» GIVEN ENTRIES
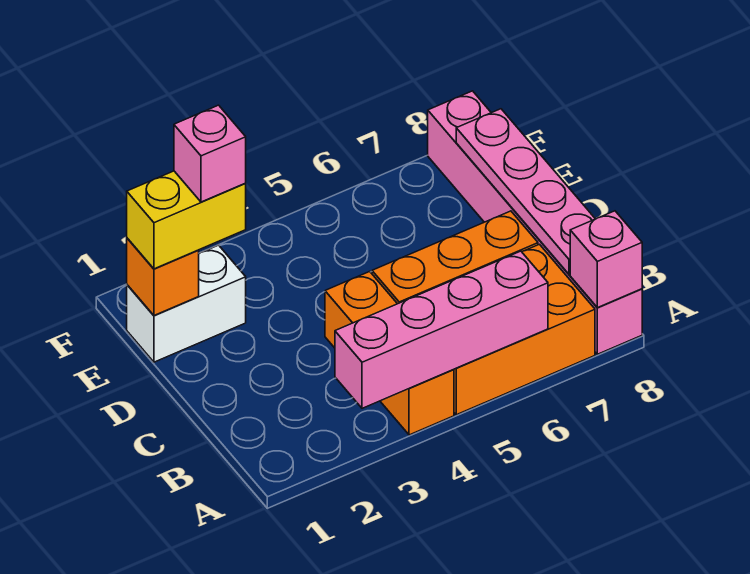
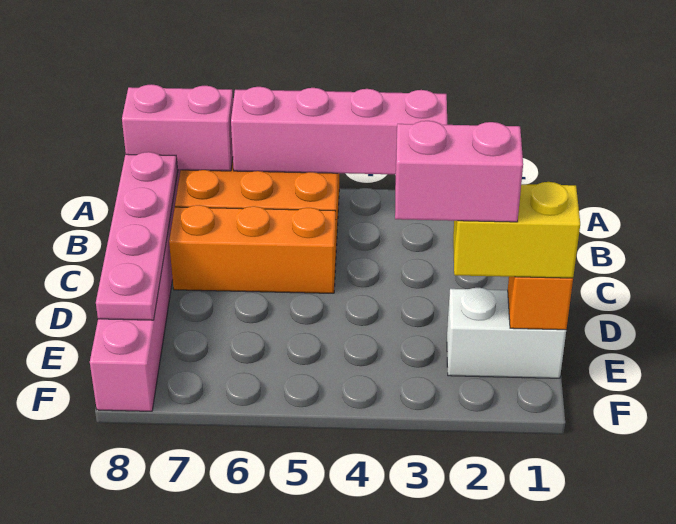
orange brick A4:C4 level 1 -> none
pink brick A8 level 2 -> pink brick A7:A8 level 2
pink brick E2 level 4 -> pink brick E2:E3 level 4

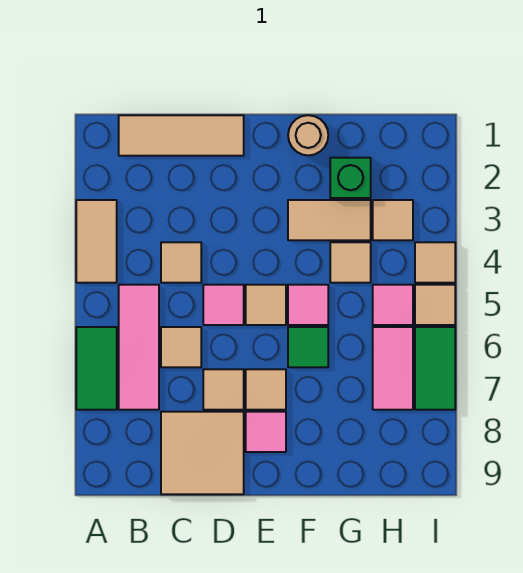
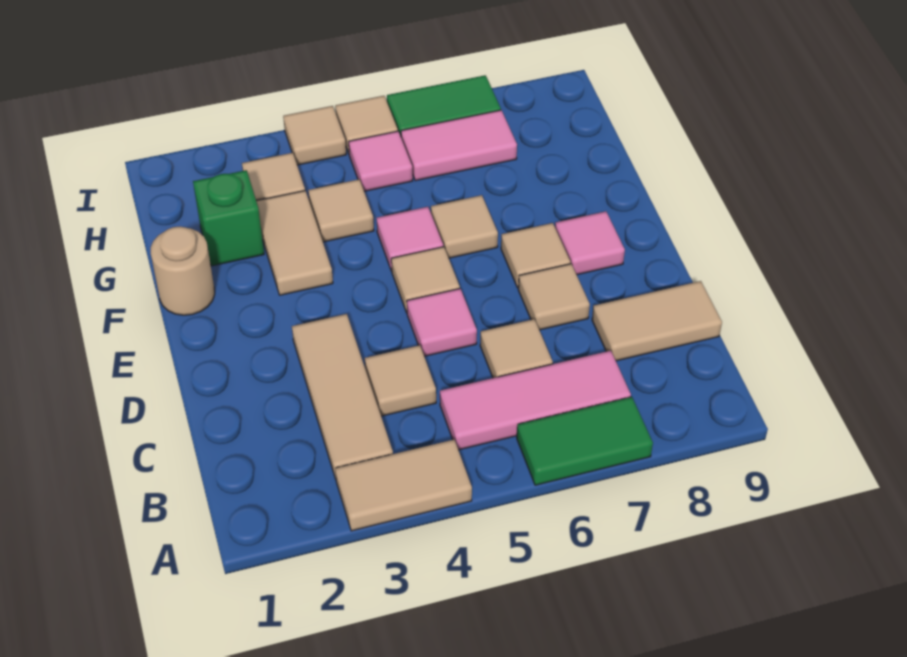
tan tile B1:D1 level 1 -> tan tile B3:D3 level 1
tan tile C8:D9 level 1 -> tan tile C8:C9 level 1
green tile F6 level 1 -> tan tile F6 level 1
...
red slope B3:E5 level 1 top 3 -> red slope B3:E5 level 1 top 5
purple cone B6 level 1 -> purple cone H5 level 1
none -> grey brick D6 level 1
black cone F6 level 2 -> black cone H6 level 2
==
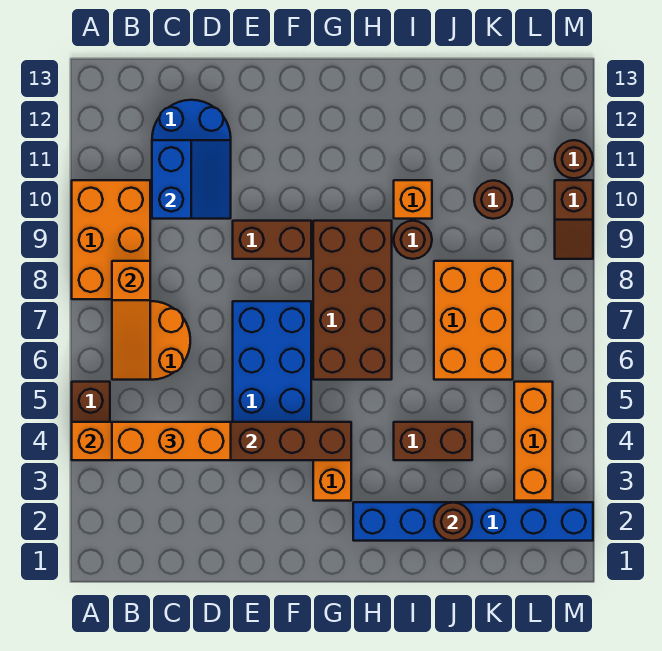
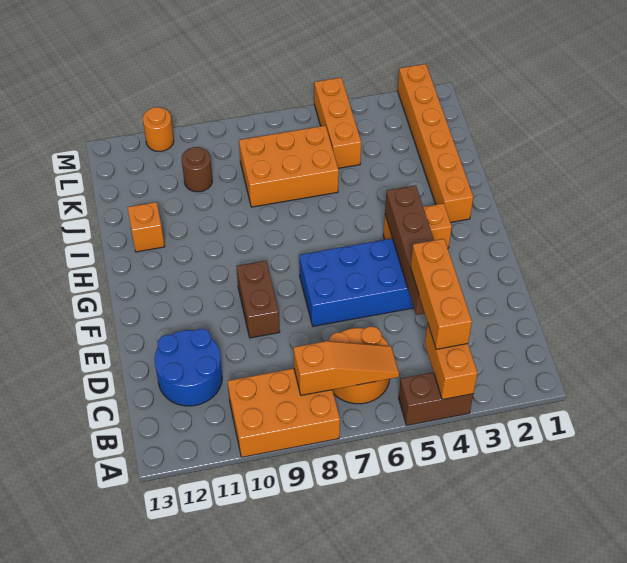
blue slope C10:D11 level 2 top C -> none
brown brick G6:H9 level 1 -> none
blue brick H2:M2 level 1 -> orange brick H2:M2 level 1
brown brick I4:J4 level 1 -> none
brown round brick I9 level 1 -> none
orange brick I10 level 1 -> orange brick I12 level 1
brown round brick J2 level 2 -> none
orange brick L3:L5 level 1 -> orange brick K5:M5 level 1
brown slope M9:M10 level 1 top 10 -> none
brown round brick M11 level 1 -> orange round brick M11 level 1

» YOUR TASK
When you find a line in the records that contains the word "brown", copy it.

» ANSWER BELOW
brown brick G6:H9 level 1 -> none
brown brick I4:J4 level 1 -> none
brown round brick I9 level 1 -> none
brown round brick J2 level 2 -> none
brown slope M9:M10 level 1 top 10 -> none
brown round brick M11 level 1 -> orange round brick M11 level 1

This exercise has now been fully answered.